→ **PROBLEM TO WORK ON**: Could you copy, exactly as written, every line from the first line of the records through the one containing "STEPPER pin IN2: B3 -> B13"?

→ **INPUT**:
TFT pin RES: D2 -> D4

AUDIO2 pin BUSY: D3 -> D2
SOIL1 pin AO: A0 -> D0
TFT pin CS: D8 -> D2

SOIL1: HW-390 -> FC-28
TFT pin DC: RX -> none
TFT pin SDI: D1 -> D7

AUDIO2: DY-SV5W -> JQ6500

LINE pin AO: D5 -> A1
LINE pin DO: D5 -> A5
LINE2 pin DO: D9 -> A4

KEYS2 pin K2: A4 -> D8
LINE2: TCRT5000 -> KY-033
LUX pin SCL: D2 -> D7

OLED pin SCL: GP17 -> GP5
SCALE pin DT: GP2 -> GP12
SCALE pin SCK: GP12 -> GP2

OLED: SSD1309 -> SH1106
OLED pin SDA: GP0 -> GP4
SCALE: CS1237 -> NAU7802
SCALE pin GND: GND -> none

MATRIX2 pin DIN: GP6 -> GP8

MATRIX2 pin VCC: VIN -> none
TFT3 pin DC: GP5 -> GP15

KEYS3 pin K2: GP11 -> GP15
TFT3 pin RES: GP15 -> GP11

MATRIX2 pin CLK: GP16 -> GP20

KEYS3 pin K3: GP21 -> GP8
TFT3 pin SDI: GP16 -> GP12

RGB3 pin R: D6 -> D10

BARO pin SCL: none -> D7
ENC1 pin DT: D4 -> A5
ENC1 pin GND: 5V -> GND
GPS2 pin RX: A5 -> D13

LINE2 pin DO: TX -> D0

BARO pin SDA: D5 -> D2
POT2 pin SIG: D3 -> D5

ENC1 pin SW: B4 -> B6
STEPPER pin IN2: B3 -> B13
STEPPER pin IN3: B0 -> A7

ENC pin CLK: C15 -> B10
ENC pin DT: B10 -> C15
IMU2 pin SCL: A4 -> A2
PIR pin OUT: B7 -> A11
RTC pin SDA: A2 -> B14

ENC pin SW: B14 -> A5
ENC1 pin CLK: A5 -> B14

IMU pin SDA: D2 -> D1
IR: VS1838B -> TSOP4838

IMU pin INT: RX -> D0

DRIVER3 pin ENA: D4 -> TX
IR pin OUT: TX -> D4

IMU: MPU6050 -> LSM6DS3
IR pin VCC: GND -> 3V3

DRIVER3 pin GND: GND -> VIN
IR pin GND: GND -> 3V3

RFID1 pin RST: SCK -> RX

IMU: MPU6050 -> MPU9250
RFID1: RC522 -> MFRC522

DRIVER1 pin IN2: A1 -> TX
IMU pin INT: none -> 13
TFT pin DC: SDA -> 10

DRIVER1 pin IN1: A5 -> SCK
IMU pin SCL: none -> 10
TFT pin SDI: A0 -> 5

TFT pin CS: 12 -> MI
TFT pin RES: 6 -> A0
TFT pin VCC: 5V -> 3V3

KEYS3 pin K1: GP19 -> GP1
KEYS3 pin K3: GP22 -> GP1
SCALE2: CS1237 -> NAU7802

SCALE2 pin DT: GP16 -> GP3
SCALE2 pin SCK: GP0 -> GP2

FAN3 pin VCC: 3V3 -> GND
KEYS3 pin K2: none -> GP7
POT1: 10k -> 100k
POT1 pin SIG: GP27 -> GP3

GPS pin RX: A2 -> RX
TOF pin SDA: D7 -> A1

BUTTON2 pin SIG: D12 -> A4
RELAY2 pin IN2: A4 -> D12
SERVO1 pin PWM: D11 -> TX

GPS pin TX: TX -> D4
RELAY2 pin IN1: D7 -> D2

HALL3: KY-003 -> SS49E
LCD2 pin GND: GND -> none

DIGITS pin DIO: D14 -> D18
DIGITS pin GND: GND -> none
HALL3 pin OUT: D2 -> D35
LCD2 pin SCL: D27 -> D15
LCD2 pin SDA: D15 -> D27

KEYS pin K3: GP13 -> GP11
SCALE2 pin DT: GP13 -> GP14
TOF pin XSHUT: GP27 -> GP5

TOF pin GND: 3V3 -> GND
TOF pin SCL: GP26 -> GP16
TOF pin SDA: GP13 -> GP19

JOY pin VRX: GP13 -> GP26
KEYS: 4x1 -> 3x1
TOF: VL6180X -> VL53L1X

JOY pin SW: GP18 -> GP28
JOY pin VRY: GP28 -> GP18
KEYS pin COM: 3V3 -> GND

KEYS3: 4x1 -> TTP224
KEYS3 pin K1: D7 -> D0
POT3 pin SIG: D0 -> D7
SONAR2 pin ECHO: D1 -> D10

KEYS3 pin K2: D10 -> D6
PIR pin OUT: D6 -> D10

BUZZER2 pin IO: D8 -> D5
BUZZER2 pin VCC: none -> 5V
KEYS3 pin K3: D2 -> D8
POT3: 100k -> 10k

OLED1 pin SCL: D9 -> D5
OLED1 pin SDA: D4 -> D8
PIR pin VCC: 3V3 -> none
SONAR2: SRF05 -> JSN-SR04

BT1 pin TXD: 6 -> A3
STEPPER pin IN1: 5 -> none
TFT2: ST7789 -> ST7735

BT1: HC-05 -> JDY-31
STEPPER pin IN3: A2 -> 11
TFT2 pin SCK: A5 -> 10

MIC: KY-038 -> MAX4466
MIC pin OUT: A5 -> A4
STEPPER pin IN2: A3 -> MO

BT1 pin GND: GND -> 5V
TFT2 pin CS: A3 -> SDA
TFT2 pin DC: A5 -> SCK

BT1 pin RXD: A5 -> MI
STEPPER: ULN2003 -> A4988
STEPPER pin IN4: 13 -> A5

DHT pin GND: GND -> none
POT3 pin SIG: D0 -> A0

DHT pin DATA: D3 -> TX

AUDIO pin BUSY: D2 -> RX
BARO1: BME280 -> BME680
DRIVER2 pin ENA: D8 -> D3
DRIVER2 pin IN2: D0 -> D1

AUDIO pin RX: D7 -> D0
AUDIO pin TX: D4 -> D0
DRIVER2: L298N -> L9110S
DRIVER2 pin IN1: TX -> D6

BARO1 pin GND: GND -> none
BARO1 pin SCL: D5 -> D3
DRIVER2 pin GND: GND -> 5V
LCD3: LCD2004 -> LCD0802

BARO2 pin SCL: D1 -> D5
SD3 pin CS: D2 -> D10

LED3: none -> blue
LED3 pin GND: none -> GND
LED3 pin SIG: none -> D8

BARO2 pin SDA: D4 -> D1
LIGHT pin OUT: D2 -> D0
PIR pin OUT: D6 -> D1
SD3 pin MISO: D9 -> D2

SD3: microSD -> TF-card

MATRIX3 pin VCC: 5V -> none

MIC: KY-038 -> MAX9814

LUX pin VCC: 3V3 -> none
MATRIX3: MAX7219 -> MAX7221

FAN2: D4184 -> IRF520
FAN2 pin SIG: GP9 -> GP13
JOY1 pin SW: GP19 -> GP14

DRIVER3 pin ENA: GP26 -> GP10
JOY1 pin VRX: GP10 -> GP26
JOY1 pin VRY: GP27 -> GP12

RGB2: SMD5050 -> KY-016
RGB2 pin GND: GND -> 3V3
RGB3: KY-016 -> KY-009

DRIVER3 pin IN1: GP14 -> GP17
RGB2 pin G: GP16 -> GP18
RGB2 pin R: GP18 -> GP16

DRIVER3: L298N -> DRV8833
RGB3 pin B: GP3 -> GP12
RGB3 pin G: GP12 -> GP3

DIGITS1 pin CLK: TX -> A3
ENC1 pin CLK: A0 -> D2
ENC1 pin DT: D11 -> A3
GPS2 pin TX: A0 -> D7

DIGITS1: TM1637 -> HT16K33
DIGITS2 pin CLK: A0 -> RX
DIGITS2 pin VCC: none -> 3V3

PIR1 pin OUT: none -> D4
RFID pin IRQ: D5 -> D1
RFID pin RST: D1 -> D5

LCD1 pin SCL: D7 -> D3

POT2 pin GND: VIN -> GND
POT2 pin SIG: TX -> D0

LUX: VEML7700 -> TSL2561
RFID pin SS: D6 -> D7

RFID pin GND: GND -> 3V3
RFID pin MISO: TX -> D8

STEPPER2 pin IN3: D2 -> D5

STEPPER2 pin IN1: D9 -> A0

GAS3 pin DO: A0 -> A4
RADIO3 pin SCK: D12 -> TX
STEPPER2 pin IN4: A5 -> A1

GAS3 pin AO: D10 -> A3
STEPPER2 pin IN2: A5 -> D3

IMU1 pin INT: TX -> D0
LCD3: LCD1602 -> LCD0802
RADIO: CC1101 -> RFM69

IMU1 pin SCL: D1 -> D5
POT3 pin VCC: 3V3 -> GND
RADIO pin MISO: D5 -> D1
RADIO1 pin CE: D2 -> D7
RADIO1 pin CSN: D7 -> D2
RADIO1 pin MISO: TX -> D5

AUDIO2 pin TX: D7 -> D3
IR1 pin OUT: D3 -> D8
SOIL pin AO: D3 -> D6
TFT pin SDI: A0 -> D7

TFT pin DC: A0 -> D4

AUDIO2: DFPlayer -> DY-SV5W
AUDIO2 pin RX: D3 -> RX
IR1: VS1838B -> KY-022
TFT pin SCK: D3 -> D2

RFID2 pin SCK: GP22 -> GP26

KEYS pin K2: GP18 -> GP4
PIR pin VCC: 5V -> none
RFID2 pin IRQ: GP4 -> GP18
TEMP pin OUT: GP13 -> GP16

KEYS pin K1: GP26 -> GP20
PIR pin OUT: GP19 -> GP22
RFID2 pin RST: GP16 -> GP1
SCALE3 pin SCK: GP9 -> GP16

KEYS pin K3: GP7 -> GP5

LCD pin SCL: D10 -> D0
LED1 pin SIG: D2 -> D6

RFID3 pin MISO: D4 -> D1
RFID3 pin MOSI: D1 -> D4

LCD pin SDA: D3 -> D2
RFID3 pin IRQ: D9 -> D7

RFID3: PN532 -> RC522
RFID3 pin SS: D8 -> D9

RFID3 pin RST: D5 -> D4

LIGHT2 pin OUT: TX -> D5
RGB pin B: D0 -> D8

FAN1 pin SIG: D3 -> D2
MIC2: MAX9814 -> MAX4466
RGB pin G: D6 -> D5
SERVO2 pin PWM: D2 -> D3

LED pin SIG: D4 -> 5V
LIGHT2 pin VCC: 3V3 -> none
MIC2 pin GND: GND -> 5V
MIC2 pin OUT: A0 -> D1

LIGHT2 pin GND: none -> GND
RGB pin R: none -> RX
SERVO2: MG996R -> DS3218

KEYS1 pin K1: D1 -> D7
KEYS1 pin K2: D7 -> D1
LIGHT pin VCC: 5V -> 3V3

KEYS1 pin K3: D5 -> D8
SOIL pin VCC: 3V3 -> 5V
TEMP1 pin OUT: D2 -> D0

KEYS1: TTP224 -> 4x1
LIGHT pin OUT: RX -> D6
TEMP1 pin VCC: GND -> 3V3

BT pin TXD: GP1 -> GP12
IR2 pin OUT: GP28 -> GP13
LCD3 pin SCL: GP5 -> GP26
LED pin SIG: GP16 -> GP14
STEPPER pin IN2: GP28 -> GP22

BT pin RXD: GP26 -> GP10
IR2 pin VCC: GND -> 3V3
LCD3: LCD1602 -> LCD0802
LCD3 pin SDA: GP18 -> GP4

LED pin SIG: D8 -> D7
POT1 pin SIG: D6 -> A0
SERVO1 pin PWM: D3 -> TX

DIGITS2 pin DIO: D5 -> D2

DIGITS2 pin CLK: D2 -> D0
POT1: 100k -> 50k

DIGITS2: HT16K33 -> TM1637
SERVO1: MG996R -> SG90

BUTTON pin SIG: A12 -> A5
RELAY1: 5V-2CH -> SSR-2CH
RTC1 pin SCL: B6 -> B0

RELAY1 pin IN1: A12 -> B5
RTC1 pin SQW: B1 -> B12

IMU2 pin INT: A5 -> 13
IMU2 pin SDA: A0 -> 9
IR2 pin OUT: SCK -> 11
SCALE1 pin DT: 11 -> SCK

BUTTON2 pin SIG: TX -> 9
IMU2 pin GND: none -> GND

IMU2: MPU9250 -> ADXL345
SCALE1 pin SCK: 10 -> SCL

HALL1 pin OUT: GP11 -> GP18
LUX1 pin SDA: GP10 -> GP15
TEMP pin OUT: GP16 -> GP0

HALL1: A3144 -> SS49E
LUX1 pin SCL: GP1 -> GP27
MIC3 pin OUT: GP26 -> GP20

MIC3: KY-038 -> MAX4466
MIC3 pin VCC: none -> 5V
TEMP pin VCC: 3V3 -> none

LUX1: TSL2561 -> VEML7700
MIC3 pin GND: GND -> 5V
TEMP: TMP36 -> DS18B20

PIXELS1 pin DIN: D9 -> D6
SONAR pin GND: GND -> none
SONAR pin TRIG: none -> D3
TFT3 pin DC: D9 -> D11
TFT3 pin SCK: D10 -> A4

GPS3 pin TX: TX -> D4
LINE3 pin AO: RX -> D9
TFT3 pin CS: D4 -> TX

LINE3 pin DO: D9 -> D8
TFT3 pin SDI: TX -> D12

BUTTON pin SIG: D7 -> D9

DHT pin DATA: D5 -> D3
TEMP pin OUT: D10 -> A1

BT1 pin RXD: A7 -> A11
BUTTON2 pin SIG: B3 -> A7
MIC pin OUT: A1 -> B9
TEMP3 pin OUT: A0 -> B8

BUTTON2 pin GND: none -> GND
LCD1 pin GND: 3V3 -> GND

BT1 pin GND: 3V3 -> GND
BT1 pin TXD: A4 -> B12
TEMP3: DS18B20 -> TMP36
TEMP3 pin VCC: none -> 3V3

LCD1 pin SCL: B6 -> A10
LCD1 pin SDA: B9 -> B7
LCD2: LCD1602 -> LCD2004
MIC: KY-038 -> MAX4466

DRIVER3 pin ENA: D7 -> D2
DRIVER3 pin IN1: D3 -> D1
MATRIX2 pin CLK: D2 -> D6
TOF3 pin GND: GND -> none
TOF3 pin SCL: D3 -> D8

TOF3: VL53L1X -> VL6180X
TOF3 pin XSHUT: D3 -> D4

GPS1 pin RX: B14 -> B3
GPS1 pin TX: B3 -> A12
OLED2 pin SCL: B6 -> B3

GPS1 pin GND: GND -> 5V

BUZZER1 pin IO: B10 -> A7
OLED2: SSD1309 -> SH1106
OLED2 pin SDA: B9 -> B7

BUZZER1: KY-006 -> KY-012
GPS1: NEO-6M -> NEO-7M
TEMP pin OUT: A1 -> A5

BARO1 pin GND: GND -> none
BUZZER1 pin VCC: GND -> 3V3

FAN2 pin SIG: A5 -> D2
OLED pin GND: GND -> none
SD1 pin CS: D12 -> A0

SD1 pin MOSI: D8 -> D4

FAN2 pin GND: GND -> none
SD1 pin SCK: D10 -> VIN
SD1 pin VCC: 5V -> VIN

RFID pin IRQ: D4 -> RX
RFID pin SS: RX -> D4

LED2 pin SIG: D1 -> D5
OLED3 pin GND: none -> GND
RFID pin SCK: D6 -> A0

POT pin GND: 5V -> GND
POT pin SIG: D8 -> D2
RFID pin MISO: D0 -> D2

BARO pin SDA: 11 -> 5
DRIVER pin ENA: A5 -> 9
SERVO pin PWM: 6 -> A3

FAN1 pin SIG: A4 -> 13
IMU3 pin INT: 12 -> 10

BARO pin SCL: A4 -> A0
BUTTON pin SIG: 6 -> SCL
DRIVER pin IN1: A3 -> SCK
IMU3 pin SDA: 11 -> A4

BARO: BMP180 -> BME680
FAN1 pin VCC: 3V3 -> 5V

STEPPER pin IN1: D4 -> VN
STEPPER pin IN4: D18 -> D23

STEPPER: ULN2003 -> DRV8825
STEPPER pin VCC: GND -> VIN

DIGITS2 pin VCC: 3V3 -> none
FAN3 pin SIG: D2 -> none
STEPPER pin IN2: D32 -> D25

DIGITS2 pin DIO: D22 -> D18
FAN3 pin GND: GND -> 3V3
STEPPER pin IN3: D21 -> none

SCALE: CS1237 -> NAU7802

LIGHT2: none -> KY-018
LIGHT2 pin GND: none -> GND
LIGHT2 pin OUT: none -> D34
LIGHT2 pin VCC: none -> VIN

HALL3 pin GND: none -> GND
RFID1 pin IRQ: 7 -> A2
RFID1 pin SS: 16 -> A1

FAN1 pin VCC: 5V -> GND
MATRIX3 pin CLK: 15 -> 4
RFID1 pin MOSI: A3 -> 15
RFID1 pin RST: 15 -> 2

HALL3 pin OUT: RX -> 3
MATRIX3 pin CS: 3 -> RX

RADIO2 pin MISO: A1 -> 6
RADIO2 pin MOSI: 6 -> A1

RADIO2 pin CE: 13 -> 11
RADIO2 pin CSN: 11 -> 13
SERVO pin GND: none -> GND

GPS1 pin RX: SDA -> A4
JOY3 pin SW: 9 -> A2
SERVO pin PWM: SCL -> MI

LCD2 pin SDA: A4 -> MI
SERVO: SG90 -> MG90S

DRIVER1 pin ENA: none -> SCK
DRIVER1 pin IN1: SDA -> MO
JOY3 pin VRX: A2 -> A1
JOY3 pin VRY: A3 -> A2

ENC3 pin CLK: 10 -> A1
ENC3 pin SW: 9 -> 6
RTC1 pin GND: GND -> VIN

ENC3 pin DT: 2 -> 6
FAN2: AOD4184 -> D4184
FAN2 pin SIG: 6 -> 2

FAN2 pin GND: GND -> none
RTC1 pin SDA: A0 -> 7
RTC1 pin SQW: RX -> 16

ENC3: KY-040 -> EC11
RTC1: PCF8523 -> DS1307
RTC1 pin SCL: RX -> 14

→ **RESULT OF THE EXERCISE**:
TFT pin RES: D2 -> D4

AUDIO2 pin BUSY: D3 -> D2
SOIL1 pin AO: A0 -> D0
TFT pin CS: D8 -> D2

SOIL1: HW-390 -> FC-28
TFT pin DC: RX -> none
TFT pin SDI: D1 -> D7

AUDIO2: DY-SV5W -> JQ6500

LINE pin AO: D5 -> A1
LINE pin DO: D5 -> A5
LINE2 pin DO: D9 -> A4

KEYS2 pin K2: A4 -> D8
LINE2: TCRT5000 -> KY-033
LUX pin SCL: D2 -> D7

OLED pin SCL: GP17 -> GP5
SCALE pin DT: GP2 -> GP12
SCALE pin SCK: GP12 -> GP2

OLED: SSD1309 -> SH1106
OLED pin SDA: GP0 -> GP4
SCALE: CS1237 -> NAU7802
SCALE pin GND: GND -> none

MATRIX2 pin DIN: GP6 -> GP8

MATRIX2 pin VCC: VIN -> none
TFT3 pin DC: GP5 -> GP15

KEYS3 pin K2: GP11 -> GP15
TFT3 pin RES: GP15 -> GP11

MATRIX2 pin CLK: GP16 -> GP20

KEYS3 pin K3: GP21 -> GP8
TFT3 pin SDI: GP16 -> GP12

RGB3 pin R: D6 -> D10

BARO pin SCL: none -> D7
ENC1 pin DT: D4 -> A5
ENC1 pin GND: 5V -> GND
GPS2 pin RX: A5 -> D13

LINE2 pin DO: TX -> D0

BARO pin SDA: D5 -> D2
POT2 pin SIG: D3 -> D5

ENC1 pin SW: B4 -> B6
STEPPER pin IN2: B3 -> B13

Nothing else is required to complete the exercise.